___ RECORDED INFORMATION ___

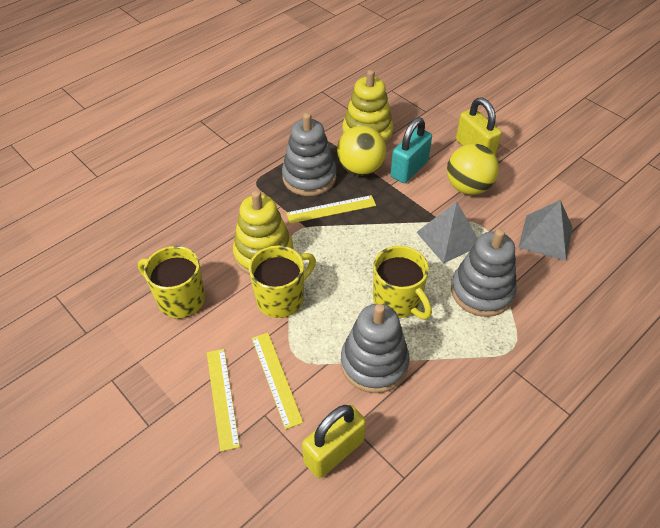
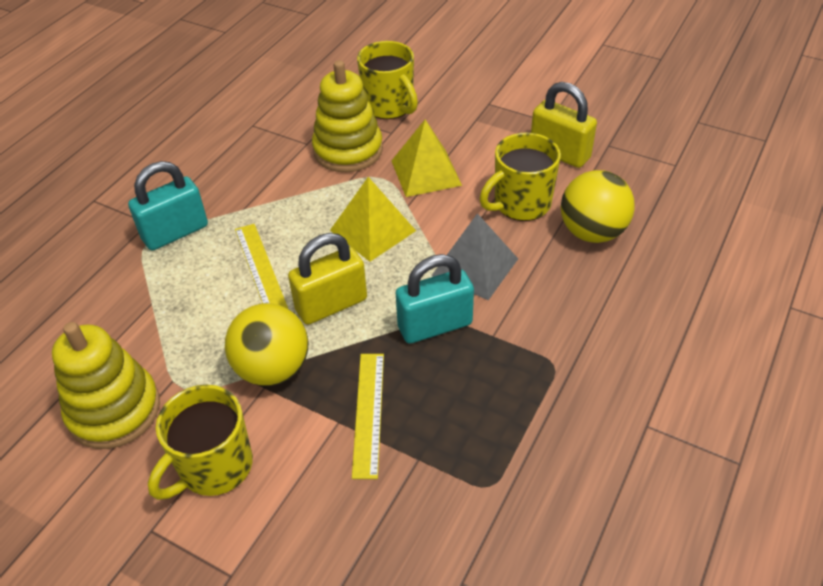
grey pyramid: 2 -> 1
grey stacking toy: 3 -> 0
turquoise padlock: 1 -> 2
yellow pyramid: 0 -> 2
yellow ruler: 3 -> 2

___

-- PROBLEM REQUIREMENTS --
Leave out all images, then reproduce the entries above exactly.

-- RESULT FOR THIS TASK --
grey pyramid: 2 -> 1
grey stacking toy: 3 -> 0
turquoise padlock: 1 -> 2
yellow pyramid: 0 -> 2
yellow ruler: 3 -> 2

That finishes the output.